WHAT THE TASK REQUIRES » Print the records below verbatim.

____ SUPPLIED RECORDS

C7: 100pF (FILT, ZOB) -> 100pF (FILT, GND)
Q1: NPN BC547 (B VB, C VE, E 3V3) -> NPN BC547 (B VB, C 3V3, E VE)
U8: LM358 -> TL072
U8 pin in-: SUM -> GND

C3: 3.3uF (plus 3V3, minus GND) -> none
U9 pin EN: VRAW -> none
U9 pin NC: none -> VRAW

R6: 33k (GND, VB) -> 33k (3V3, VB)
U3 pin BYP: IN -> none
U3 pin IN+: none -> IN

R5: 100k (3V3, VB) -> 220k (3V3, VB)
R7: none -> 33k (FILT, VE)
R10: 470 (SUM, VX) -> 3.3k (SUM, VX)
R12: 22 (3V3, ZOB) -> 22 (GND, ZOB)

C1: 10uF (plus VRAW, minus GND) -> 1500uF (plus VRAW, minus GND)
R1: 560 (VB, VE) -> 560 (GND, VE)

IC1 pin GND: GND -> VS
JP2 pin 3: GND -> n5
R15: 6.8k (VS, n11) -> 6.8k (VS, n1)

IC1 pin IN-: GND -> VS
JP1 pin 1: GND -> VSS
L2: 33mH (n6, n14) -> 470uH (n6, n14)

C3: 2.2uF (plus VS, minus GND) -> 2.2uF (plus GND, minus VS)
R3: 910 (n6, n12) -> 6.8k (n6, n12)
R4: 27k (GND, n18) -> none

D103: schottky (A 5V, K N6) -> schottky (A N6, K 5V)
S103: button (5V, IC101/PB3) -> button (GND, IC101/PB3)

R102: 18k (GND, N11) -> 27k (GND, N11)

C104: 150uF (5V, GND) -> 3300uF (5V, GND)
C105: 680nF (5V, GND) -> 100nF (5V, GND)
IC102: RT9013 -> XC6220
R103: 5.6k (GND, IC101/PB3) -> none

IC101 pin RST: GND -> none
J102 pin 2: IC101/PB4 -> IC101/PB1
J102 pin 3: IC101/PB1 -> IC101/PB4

________

TASK ANSWER »
C7: 100pF (FILT, ZOB) -> 100pF (FILT, GND)
Q1: NPN BC547 (B VB, C VE, E 3V3) -> NPN BC547 (B VB, C 3V3, E VE)
U8: LM358 -> TL072
U8 pin in-: SUM -> GND

C3: 3.3uF (plus 3V3, minus GND) -> none
U9 pin EN: VRAW -> none
U9 pin NC: none -> VRAW

R6: 33k (GND, VB) -> 33k (3V3, VB)
U3 pin BYP: IN -> none
U3 pin IN+: none -> IN

R5: 100k (3V3, VB) -> 220k (3V3, VB)
R7: none -> 33k (FILT, VE)
R10: 470 (SUM, VX) -> 3.3k (SUM, VX)
R12: 22 (3V3, ZOB) -> 22 (GND, ZOB)

C1: 10uF (plus VRAW, minus GND) -> 1500uF (plus VRAW, minus GND)
R1: 560 (VB, VE) -> 560 (GND, VE)

IC1 pin GND: GND -> VS
JP2 pin 3: GND -> n5
R15: 6.8k (VS, n11) -> 6.8k (VS, n1)

IC1 pin IN-: GND -> VS
JP1 pin 1: GND -> VSS
L2: 33mH (n6, n14) -> 470uH (n6, n14)

C3: 2.2uF (plus VS, minus GND) -> 2.2uF (plus GND, minus VS)
R3: 910 (n6, n12) -> 6.8k (n6, n12)
R4: 27k (GND, n18) -> none

D103: schottky (A 5V, K N6) -> schottky (A N6, K 5V)
S103: button (5V, IC101/PB3) -> button (GND, IC101/PB3)

R102: 18k (GND, N11) -> 27k (GND, N11)

C104: 150uF (5V, GND) -> 3300uF (5V, GND)
C105: 680nF (5V, GND) -> 100nF (5V, GND)
IC102: RT9013 -> XC6220
R103: 5.6k (GND, IC101/PB3) -> none

IC101 pin RST: GND -> none
J102 pin 2: IC101/PB4 -> IC101/PB1
J102 pin 3: IC101/PB1 -> IC101/PB4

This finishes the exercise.